Object state comparisons
************

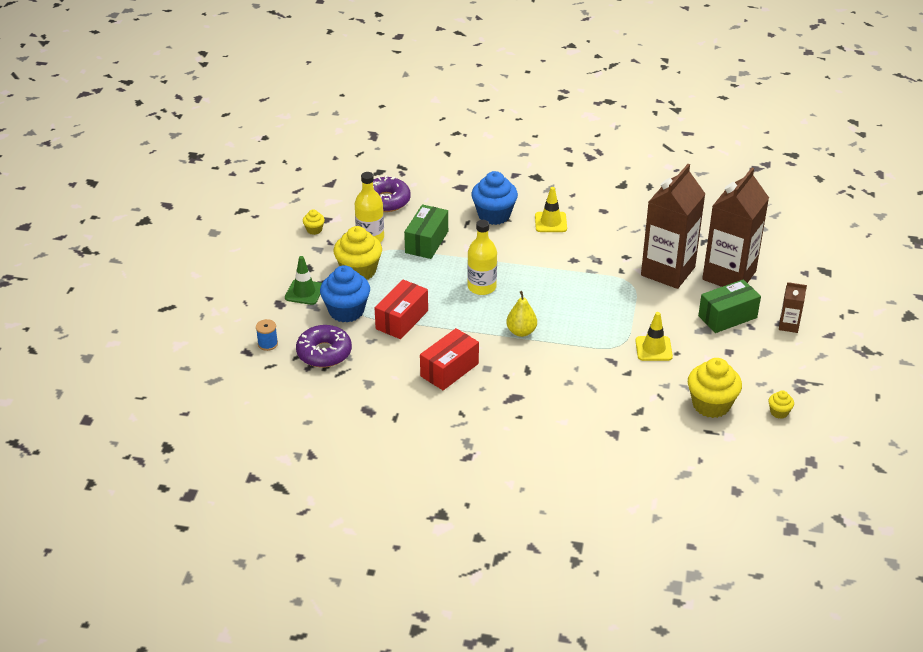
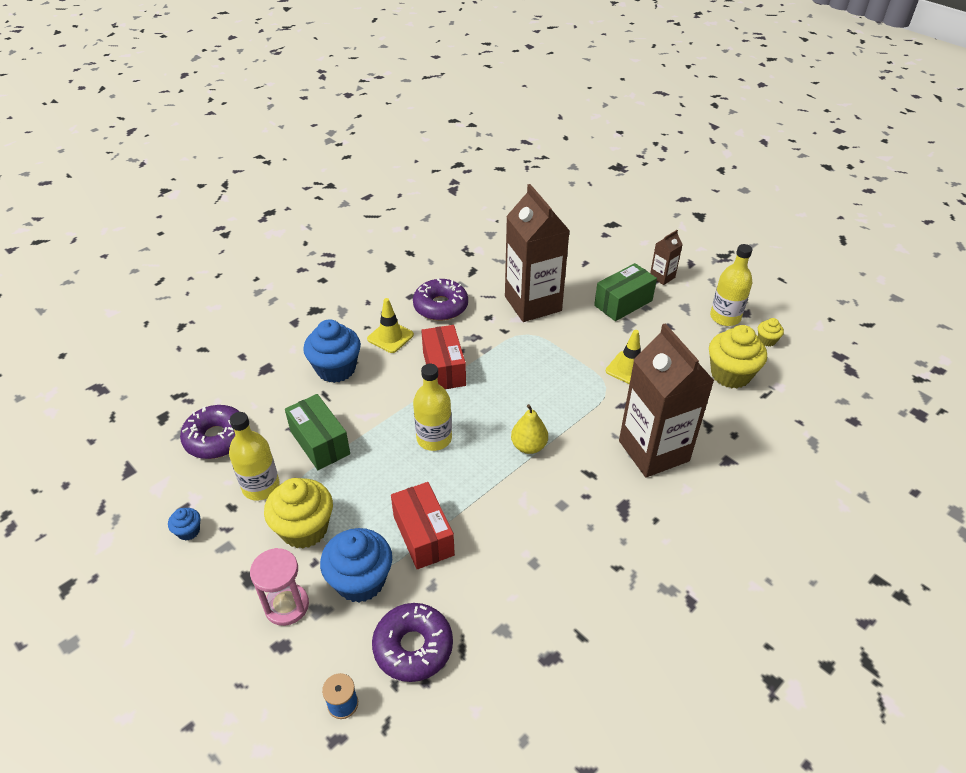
camera: 55 degrees left, 5 degrees up
(304, 292) = (287, 606): green traffic cone -> pink hourglass
(314, 230) = (188, 531): yellow cupcake -> blue cupcake
(449, 370) = (540, 539): red box -> red box (444, 369)
(609, 229) = (440, 306): none -> purple donut
(727, 317) = (623, 303): green box -> green box turned 45 degrees clockwise
(729, 275) = (571, 273): brown carton -> brown carton (653, 451)
(780, 379) = (725, 317): none -> yellow bottle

************

= Exercise prompt =
In the entries above, find each line with the word "degrees" and return it.

= Answer box =
camera: 55 degrees left, 5 degrees up
(727, 317) = (623, 303): green box -> green box turned 45 degrees clockwise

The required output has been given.